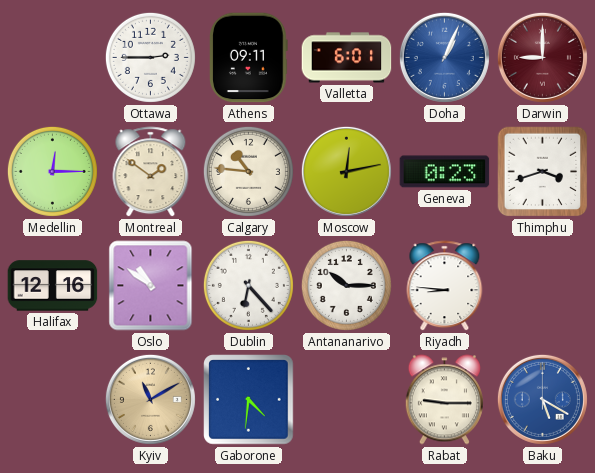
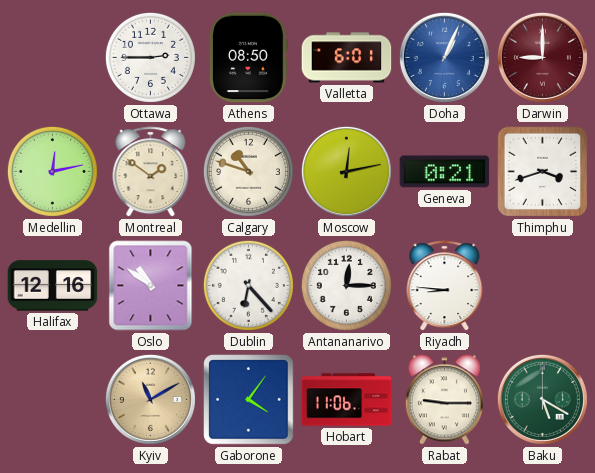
Athens: 09:11 -> 08:50
Medellin: 12:15 -> 12:13
Calgary: 10:46 -> 10:48
Geneva: 0:23 -> 0:21
Antananarivo: 10:15 -> 12:15
Gaborone: 4:31 -> 4:06
Hobart: none -> 11:06
Baku dial: blue -> green
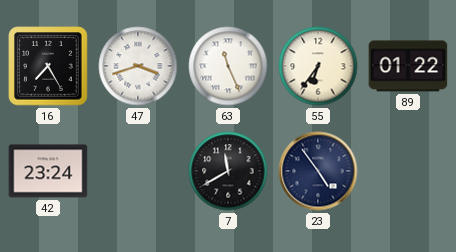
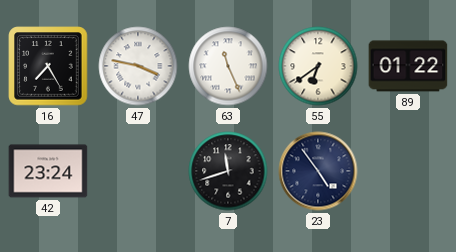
47: 3:42 -> 3:47
55: 6:36 -> 6:39
7: 11:40 -> 11:42
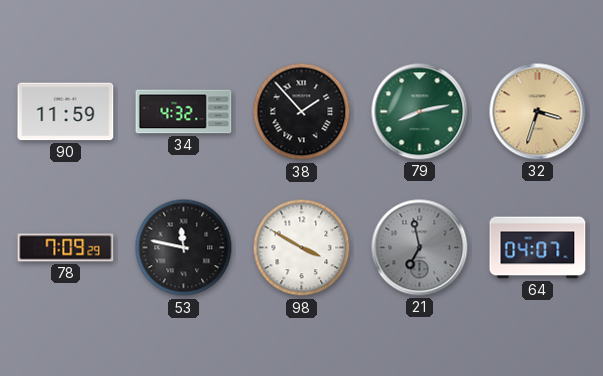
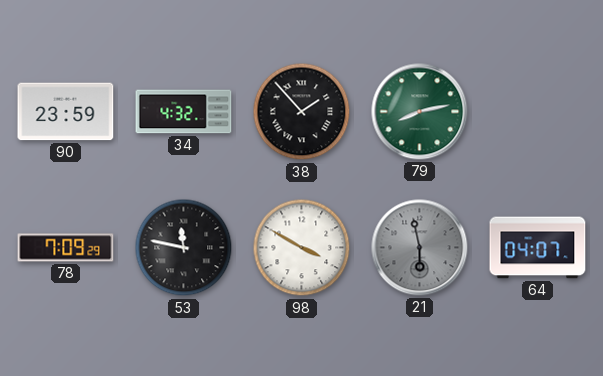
90: 11:59 -> 23:59
32: 3:33 -> none
21: 6:58 -> 5:58
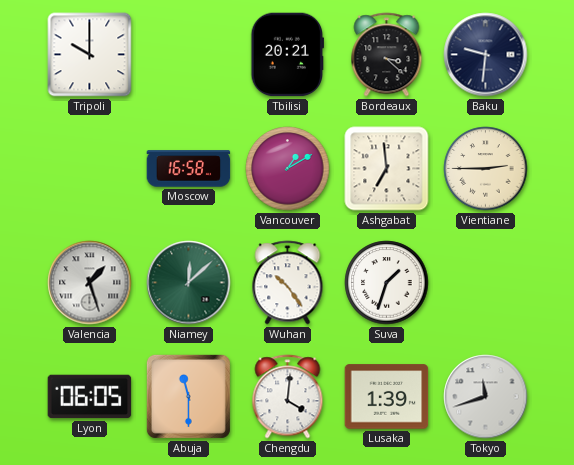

» Your goal
Render every line of the material above as a numbered list, skipping blank lines and leaving out the pictures.

» Task response
1. Athens: 09:11 -> 08:50
2. Medellin: 12:15 -> 12:13
3. Calgary: 10:46 -> 10:48
4. Geneva: 0:23 -> 0:21
5. Antananarivo: 10:15 -> 12:15
6. Gaborone: 4:31 -> 4:06
7. Hobart: none -> 11:06
8. Baku dial: blue -> green
9. 47: 3:42 -> 3:47
10. 55: 6:36 -> 6:39
11. 7: 11:40 -> 11:42
12. 90: 11:59 -> 23:59
13. 32: 3:33 -> none
14. 21: 6:58 -> 5:58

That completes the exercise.